▸ Entries supplied

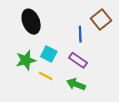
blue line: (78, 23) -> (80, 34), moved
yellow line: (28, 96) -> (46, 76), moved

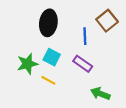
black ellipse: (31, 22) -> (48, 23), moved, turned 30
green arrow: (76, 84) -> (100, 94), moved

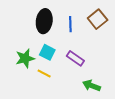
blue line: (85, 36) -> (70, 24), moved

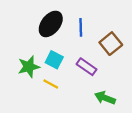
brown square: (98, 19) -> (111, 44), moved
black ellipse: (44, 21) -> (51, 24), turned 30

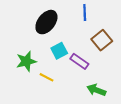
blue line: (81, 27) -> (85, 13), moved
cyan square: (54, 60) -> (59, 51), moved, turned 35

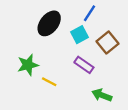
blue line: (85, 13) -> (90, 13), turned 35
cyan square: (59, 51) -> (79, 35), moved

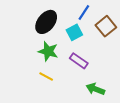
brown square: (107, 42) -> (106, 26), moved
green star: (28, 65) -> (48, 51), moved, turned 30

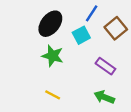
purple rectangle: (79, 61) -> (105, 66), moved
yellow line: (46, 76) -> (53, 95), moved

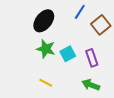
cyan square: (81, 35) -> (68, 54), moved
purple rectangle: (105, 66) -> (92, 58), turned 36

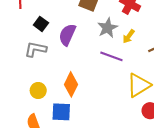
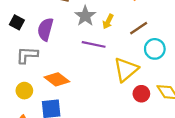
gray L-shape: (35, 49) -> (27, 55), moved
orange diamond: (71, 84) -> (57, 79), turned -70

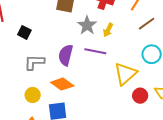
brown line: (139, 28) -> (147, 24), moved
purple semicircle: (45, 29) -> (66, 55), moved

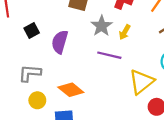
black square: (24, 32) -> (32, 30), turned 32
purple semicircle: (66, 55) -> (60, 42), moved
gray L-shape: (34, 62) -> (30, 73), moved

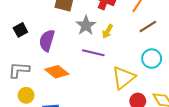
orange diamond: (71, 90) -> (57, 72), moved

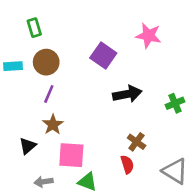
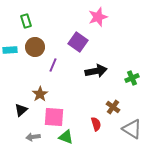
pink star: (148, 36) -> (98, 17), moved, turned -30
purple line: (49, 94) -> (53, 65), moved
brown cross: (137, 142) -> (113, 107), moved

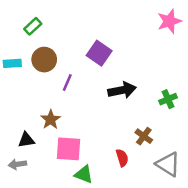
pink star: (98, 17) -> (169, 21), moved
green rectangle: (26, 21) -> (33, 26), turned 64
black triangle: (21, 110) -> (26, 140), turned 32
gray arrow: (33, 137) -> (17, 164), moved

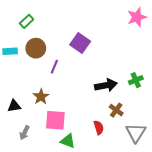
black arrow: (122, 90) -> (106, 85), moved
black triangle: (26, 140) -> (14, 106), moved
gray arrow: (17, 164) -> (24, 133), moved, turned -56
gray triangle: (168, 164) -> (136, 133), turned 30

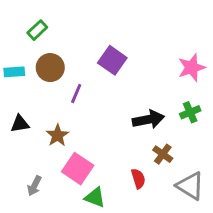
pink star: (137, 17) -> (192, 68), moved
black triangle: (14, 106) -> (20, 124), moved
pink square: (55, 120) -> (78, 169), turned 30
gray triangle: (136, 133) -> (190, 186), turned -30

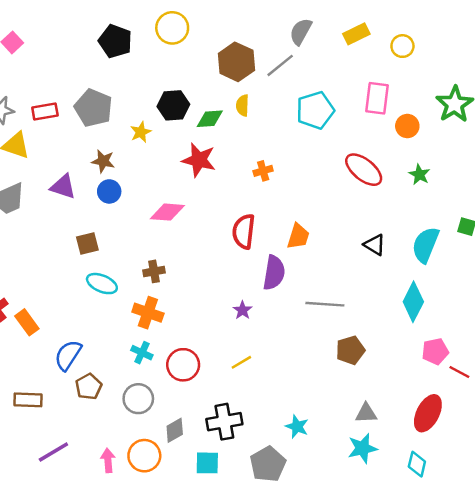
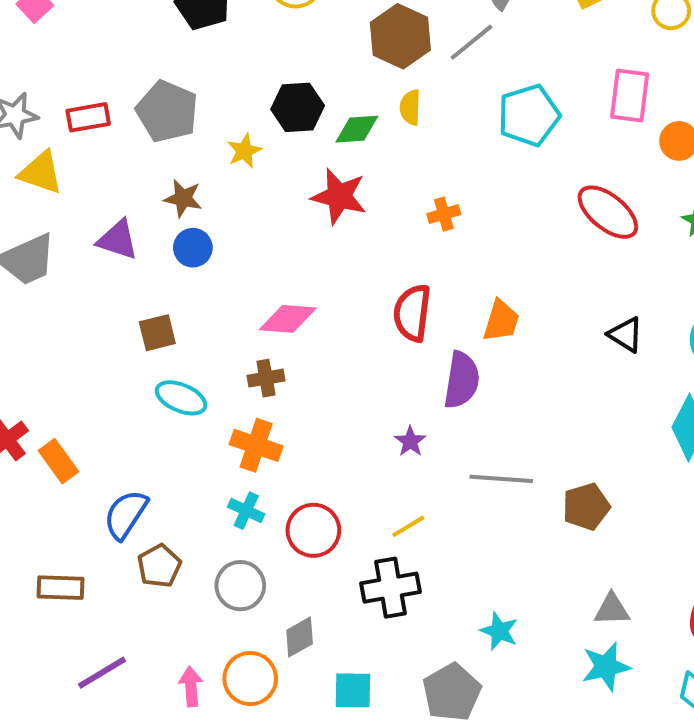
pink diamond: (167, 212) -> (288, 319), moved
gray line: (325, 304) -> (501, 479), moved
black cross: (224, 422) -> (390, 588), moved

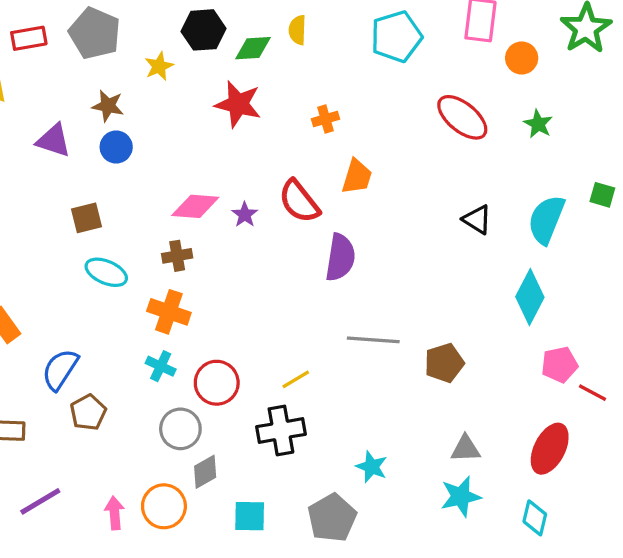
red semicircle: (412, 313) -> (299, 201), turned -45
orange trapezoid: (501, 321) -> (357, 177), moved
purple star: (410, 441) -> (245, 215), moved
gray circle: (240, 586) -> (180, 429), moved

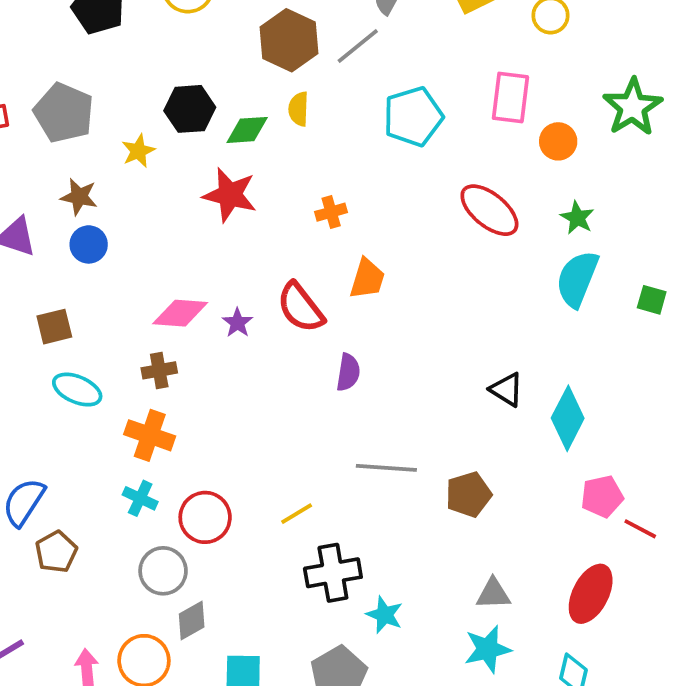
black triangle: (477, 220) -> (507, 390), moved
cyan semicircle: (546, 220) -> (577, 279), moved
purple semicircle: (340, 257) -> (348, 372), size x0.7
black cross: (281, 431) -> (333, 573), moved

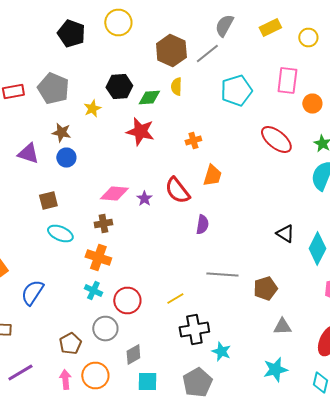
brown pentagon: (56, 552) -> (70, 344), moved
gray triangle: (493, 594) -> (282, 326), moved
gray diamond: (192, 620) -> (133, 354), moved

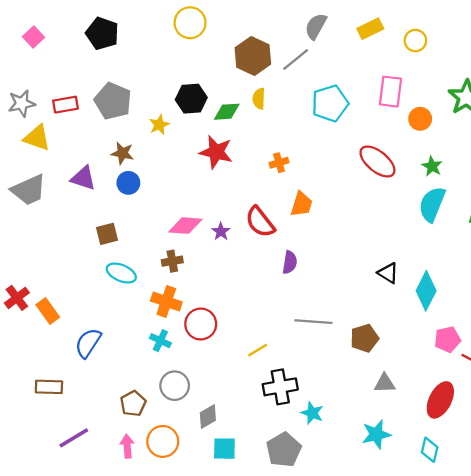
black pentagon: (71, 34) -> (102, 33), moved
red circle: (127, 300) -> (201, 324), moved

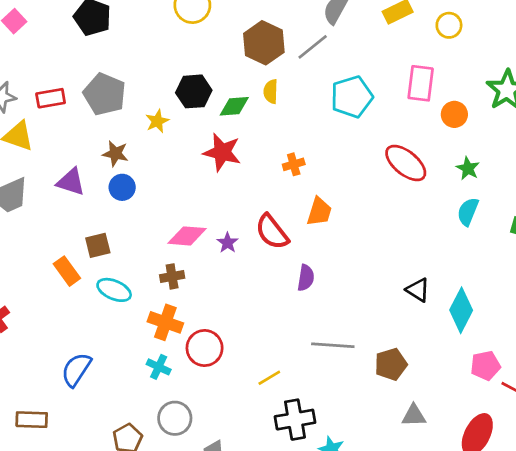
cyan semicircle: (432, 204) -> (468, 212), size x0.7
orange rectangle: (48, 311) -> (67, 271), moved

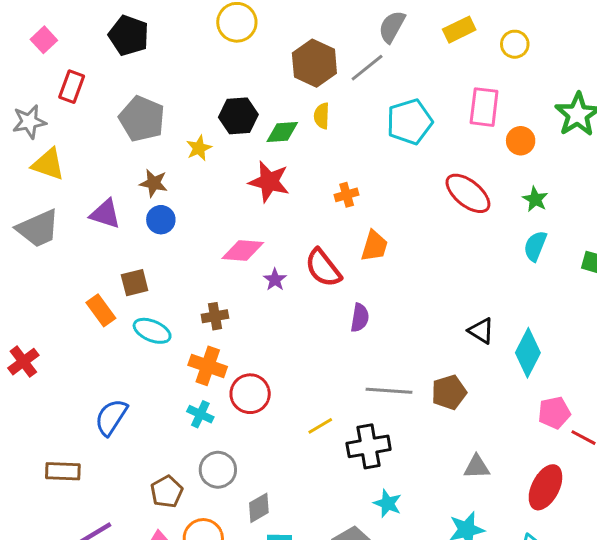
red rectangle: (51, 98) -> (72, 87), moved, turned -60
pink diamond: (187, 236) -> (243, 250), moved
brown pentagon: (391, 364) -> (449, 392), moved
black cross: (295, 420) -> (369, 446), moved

▸ Directions for this task
Output a faithful copy of the data, with each picture left out.

▸ Result of the task
blue line: (78, 23) -> (80, 34), moved
yellow line: (28, 96) -> (46, 76), moved

black ellipse: (31, 22) -> (48, 23), moved, turned 30
green arrow: (76, 84) -> (100, 94), moved

blue line: (85, 36) -> (70, 24), moved

brown square: (98, 19) -> (111, 44), moved
black ellipse: (44, 21) -> (51, 24), turned 30

blue line: (81, 27) -> (85, 13), moved
cyan square: (54, 60) -> (59, 51), moved, turned 35

blue line: (85, 13) -> (90, 13), turned 35
cyan square: (59, 51) -> (79, 35), moved

brown square: (107, 42) -> (106, 26), moved
green star: (28, 65) -> (48, 51), moved, turned 30

purple rectangle: (79, 61) -> (105, 66), moved
yellow line: (46, 76) -> (53, 95), moved

cyan square: (81, 35) -> (68, 54), moved
purple rectangle: (105, 66) -> (92, 58), turned 36

gray L-shape: (35, 49) -> (27, 55), moved
orange diamond: (71, 84) -> (57, 79), turned -70

brown line: (139, 28) -> (147, 24), moved
purple semicircle: (45, 29) -> (66, 55), moved

black square: (24, 32) -> (32, 30), turned 32
purple semicircle: (66, 55) -> (60, 42), moved
gray L-shape: (34, 62) -> (30, 73), moved

orange diamond: (71, 90) -> (57, 72), moved

pink star: (148, 36) -> (98, 17), moved, turned -30
purple line: (49, 94) -> (53, 65), moved
brown cross: (137, 142) -> (113, 107), moved

pink star: (98, 17) -> (169, 21), moved
green rectangle: (26, 21) -> (33, 26), turned 64
black triangle: (21, 110) -> (26, 140), turned 32
gray arrow: (33, 137) -> (17, 164), moved

black arrow: (122, 90) -> (106, 85), moved
black triangle: (26, 140) -> (14, 106), moved
gray arrow: (17, 164) -> (24, 133), moved, turned -56
gray triangle: (168, 164) -> (136, 133), turned 30

pink star: (137, 17) -> (192, 68), moved
black triangle: (14, 106) -> (20, 124), moved
pink square: (55, 120) -> (78, 169), turned 30
gray triangle: (136, 133) -> (190, 186), turned -30

pink diamond: (167, 212) -> (288, 319), moved
gray line: (325, 304) -> (501, 479), moved
black cross: (224, 422) -> (390, 588), moved

red semicircle: (412, 313) -> (299, 201), turned -45
orange trapezoid: (501, 321) -> (357, 177), moved
purple star: (410, 441) -> (245, 215), moved
gray circle: (240, 586) -> (180, 429), moved

black triangle: (477, 220) -> (507, 390), moved
cyan semicircle: (546, 220) -> (577, 279), moved
purple semicircle: (340, 257) -> (348, 372), size x0.7
black cross: (281, 431) -> (333, 573), moved

brown pentagon: (56, 552) -> (70, 344), moved
gray triangle: (493, 594) -> (282, 326), moved
gray diamond: (192, 620) -> (133, 354), moved

black pentagon: (71, 34) -> (102, 33), moved
red circle: (127, 300) -> (201, 324), moved

cyan semicircle: (432, 204) -> (468, 212), size x0.7
orange rectangle: (48, 311) -> (67, 271), moved

red rectangle: (51, 98) -> (72, 87), moved, turned -60
pink diamond: (187, 236) -> (243, 250), moved
brown pentagon: (391, 364) -> (449, 392), moved
black cross: (295, 420) -> (369, 446), moved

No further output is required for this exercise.